(EXERCISE GOAL): Should the listing contain images, exclude them; give the rest again exactly.
-- MATERIAL PROVIDED follows --
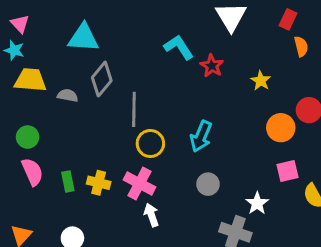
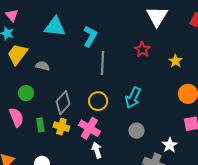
cyan L-shape: (179, 47) -> (90, 36), moved, turned 60
gray diamond: (102, 79) -> (63, 103), moved
yellow trapezoid: (30, 80) -> (17, 54), turned -60
gray line: (134, 109) -> (103, 63), moved
green circle: (28, 137) -> (26, 93), moved

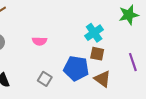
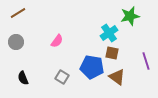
green star: (129, 15) -> (130, 16), moved
pink semicircle: (39, 41) -> (57, 41), turned -56

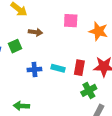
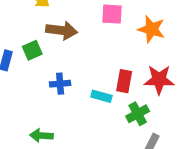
brown arrow: (35, 32) -> (62, 30), size x1.5
cyan rectangle: (58, 68) -> (101, 96), moved

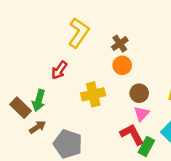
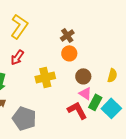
yellow L-shape: (79, 33) -> (19, 26), moved
pink triangle: (142, 114) -> (85, 93), turned -40
green rectangle: (146, 146) -> (95, 102), moved

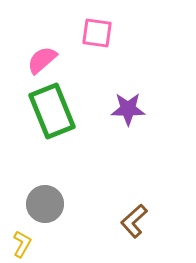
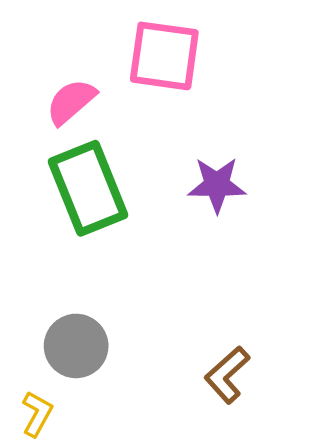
pink square: (97, 33) -> (164, 56), size x1.4

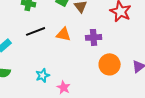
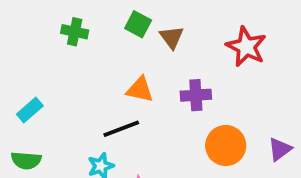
black line: (36, 31) -> (121, 129), moved

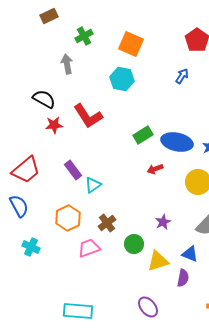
-- MATERIAL PROVIDED concluded --
(RESULT OF THIS EXERCISE):
cyan L-shape: (179, 47) -> (90, 36), moved, turned 60
gray diamond: (102, 79) -> (63, 103), moved
yellow trapezoid: (30, 80) -> (17, 54), turned -60
gray line: (134, 109) -> (103, 63), moved
green circle: (28, 137) -> (26, 93), moved

green star: (129, 15) -> (130, 16), moved
pink semicircle: (39, 41) -> (57, 41), turned -56

brown arrow: (35, 32) -> (62, 30), size x1.5
cyan rectangle: (58, 68) -> (101, 96), moved

yellow L-shape: (79, 33) -> (19, 26), moved
pink triangle: (142, 114) -> (85, 93), turned -40
green rectangle: (146, 146) -> (95, 102), moved

pink square: (97, 33) -> (164, 56), size x1.4

black line: (36, 31) -> (121, 129), moved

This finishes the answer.